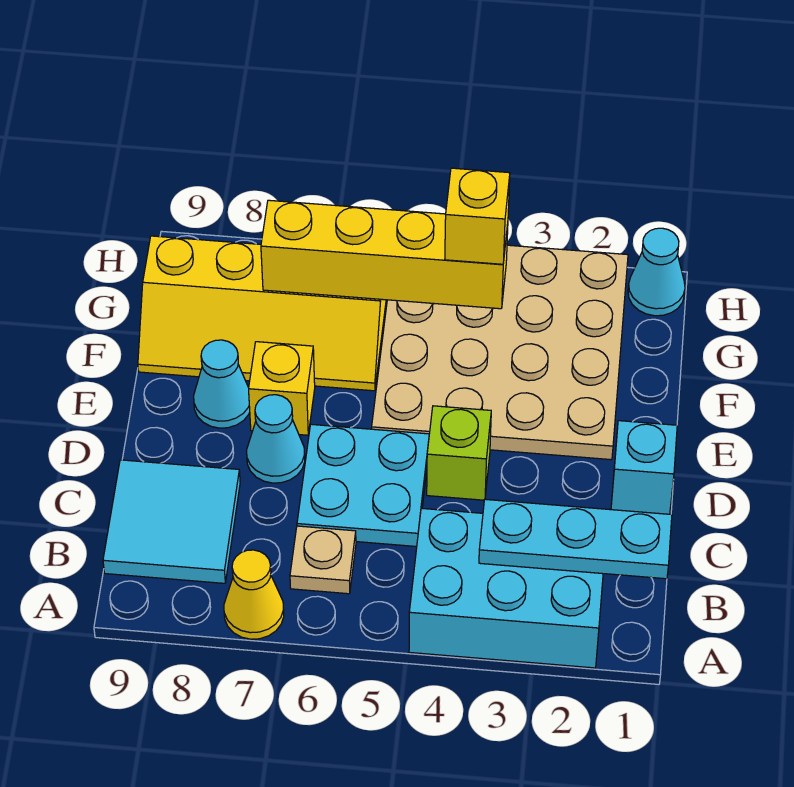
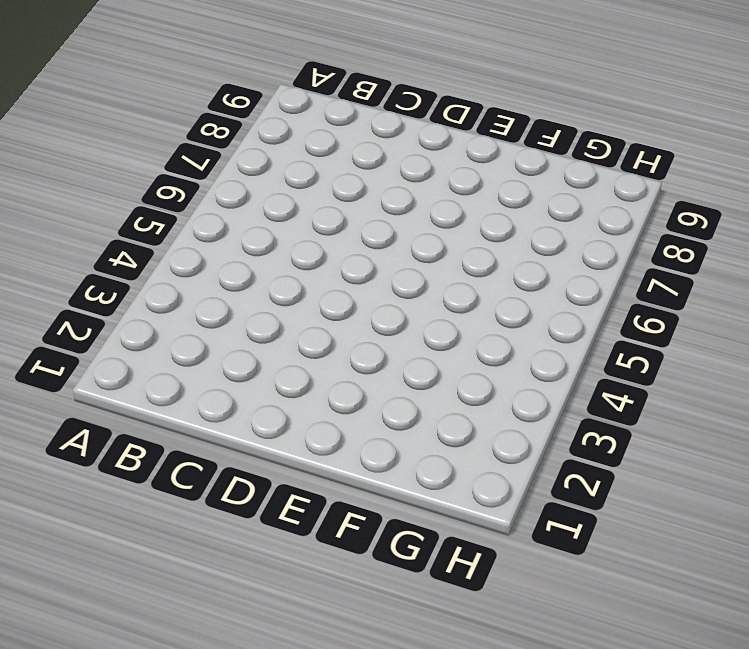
none -> cyan brick A2:B4 level 1
none -> yellow cone A7 level 1
none -> tan plate B6 level 1

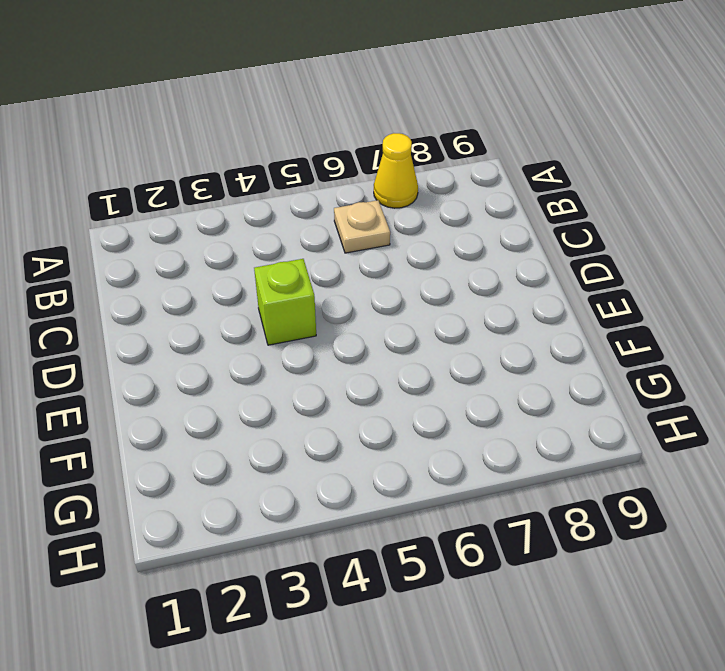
none -> cyan brick A2:B4 level 1
none -> cyan tile B8:C9 level 1
none -> cyan plate C5:D6 level 1

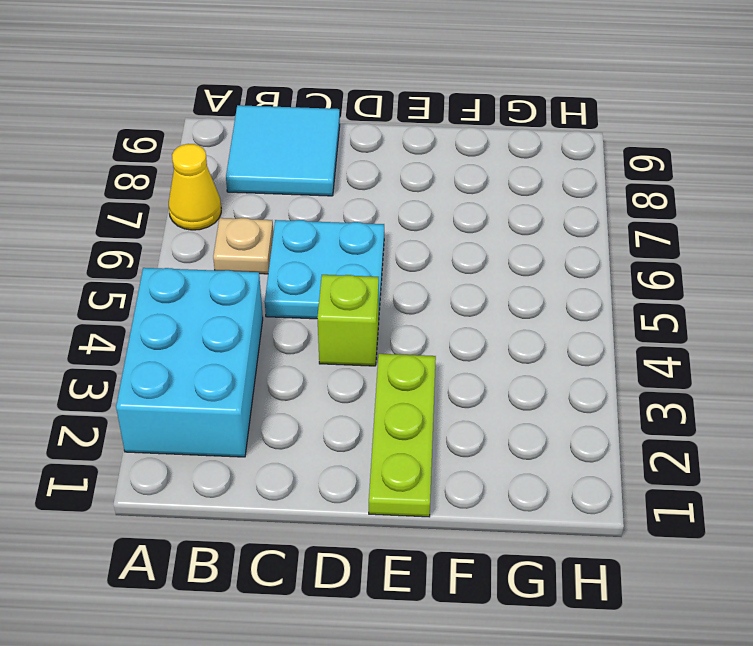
lime plate E1:E3 level 1 -> tan plate E2:H5 level 1
none -> cyan brick D1 level 1
none -> cyan cone D7 level 1
none -> yellow brick E7 level 1

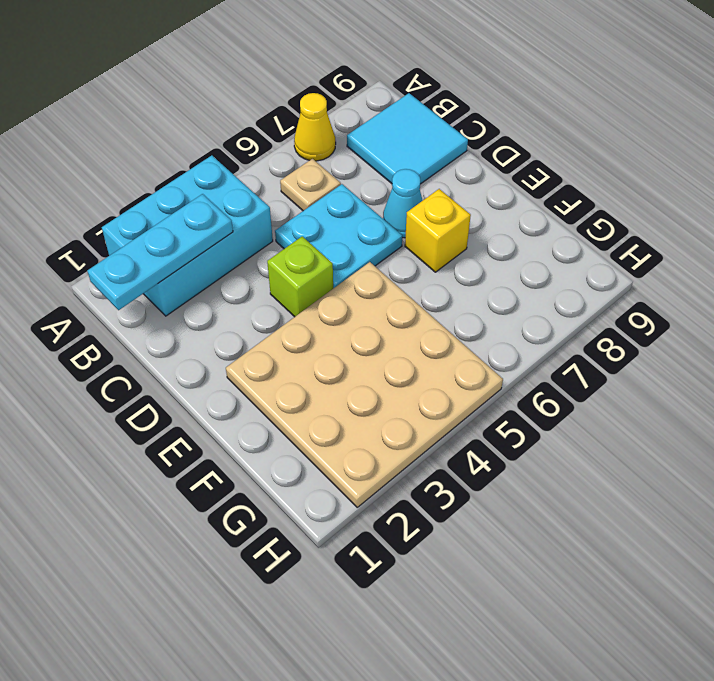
none -> cyan brick D1 level 1
none -> cyan cone E8 level 1
none -> yellow slope F6:G9 level 1 top G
□ □ □ □ □ □ □
**Prompt**: Take every line from the data that contains the word "yellow".

**Expected output**:
none -> yellow cone A7 level 1
none -> yellow brick E7 level 1
none -> yellow slope F6:G9 level 1 top G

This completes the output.